• **Requirement**
Repeat the entries below exactly, missing none.

(Input records begins)

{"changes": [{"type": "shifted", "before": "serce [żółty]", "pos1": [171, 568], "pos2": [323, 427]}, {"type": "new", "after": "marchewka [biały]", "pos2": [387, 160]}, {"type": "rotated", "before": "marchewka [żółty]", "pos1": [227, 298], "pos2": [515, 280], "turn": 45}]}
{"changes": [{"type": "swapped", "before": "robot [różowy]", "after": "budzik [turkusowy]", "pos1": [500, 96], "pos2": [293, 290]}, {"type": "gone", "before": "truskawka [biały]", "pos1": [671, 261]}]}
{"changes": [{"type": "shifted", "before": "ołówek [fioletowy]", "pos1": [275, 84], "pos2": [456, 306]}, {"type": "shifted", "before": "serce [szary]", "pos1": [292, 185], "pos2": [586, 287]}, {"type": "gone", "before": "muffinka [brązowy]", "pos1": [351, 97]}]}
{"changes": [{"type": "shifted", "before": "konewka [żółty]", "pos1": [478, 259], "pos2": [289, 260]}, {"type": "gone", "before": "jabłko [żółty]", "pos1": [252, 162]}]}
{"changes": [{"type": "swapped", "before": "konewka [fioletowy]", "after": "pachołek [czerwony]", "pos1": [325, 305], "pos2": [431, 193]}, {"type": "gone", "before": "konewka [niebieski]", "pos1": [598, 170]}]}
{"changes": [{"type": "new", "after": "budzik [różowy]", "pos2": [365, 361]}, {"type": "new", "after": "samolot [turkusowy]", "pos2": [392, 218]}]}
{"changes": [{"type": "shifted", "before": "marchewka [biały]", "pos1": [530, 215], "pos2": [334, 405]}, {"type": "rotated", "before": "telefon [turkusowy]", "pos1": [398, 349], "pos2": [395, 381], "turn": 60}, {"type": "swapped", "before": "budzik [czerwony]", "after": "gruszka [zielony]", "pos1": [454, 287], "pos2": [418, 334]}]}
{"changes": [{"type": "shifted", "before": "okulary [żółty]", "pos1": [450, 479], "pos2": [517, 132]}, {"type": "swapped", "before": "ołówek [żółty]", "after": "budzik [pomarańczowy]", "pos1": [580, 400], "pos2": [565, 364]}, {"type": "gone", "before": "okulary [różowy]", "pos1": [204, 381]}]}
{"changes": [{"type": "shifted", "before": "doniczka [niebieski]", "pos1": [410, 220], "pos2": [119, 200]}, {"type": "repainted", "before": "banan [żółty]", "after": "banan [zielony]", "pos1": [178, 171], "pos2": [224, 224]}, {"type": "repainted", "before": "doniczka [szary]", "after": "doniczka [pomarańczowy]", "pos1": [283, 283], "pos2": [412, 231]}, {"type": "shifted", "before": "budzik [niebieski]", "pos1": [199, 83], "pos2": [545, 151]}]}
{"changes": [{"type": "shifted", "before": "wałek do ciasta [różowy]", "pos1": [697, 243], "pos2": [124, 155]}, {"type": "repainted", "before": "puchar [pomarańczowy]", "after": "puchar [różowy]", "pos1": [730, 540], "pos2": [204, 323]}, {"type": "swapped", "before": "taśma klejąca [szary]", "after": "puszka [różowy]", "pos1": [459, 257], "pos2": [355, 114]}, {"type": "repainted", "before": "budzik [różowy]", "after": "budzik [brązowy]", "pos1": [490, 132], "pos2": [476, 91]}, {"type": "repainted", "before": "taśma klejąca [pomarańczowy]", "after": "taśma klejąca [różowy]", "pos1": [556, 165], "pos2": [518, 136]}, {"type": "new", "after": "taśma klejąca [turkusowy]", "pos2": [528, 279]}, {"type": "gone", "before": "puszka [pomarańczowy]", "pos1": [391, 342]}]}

(Input records ends)

• **Task output**
{"changes": [{"type": "shifted", "before": "serce [żółty]", "pos1": [171, 568], "pos2": [323, 427]}, {"type": "new", "after": "marchewka [biały]", "pos2": [387, 160]}, {"type": "rotated", "before": "marchewka [żółty]", "pos1": [227, 298], "pos2": [515, 280], "turn": 45}]}
{"changes": [{"type": "swapped", "before": "robot [różowy]", "after": "budzik [turkusowy]", "pos1": [500, 96], "pos2": [293, 290]}, {"type": "gone", "before": "truskawka [biały]", "pos1": [671, 261]}]}
{"changes": [{"type": "shifted", "before": "ołówek [fioletowy]", "pos1": [275, 84], "pos2": [456, 306]}, {"type": "shifted", "before": "serce [szary]", "pos1": [292, 185], "pos2": [586, 287]}, {"type": "gone", "before": "muffinka [brązowy]", "pos1": [351, 97]}]}
{"changes": [{"type": "shifted", "before": "konewka [żółty]", "pos1": [478, 259], "pos2": [289, 260]}, {"type": "gone", "before": "jabłko [żółty]", "pos1": [252, 162]}]}
{"changes": [{"type": "swapped", "before": "konewka [fioletowy]", "after": "pachołek [czerwony]", "pos1": [325, 305], "pos2": [431, 193]}, {"type": "gone", "before": "konewka [niebieski]", "pos1": [598, 170]}]}
{"changes": [{"type": "new", "after": "budzik [różowy]", "pos2": [365, 361]}, {"type": "new", "after": "samolot [turkusowy]", "pos2": [392, 218]}]}
{"changes": [{"type": "shifted", "before": "marchewka [biały]", "pos1": [530, 215], "pos2": [334, 405]}, {"type": "rotated", "before": "telefon [turkusowy]", "pos1": [398, 349], "pos2": [395, 381], "turn": 60}, {"type": "swapped", "before": "budzik [czerwony]", "after": "gruszka [zielony]", "pos1": [454, 287], "pos2": [418, 334]}]}
{"changes": [{"type": "shifted", "before": "okulary [żółty]", "pos1": [450, 479], "pos2": [517, 132]}, {"type": "swapped", "before": "ołówek [żółty]", "after": "budzik [pomarańczowy]", "pos1": [580, 400], "pos2": [565, 364]}, {"type": "gone", "before": "okulary [różowy]", "pos1": [204, 381]}]}
{"changes": [{"type": "shifted", "before": "doniczka [niebieski]", "pos1": [410, 220], "pos2": [119, 200]}, {"type": "repainted", "before": "banan [żółty]", "after": "banan [zielony]", "pos1": [178, 171], "pos2": [224, 224]}, {"type": "repainted", "before": "doniczka [szary]", "after": "doniczka [pomarańczowy]", "pos1": [283, 283], "pos2": [412, 231]}, {"type": "shifted", "before": "budzik [niebieski]", "pos1": [199, 83], "pos2": [545, 151]}]}
{"changes": [{"type": "shifted", "before": "wałek do ciasta [różowy]", "pos1": [697, 243], "pos2": [124, 155]}, {"type": "repainted", "before": "puchar [pomarańczowy]", "after": "puchar [różowy]", "pos1": [730, 540], "pos2": [204, 323]}, {"type": "swapped", "before": "taśma klejąca [szary]", "after": "puszka [różowy]", "pos1": [459, 257], "pos2": [355, 114]}, {"type": "repainted", "before": "budzik [różowy]", "after": "budzik [brązowy]", "pos1": [490, 132], "pos2": [476, 91]}, {"type": "repainted", "before": "taśma klejąca [pomarańczowy]", "after": "taśma klejąca [różowy]", "pos1": [556, 165], "pos2": [518, 136]}, {"type": "new", "after": "taśma klejąca [turkusowy]", "pos2": [528, 279]}, {"type": "gone", "before": "puszka [pomarańczowy]", "pos1": [391, 342]}]}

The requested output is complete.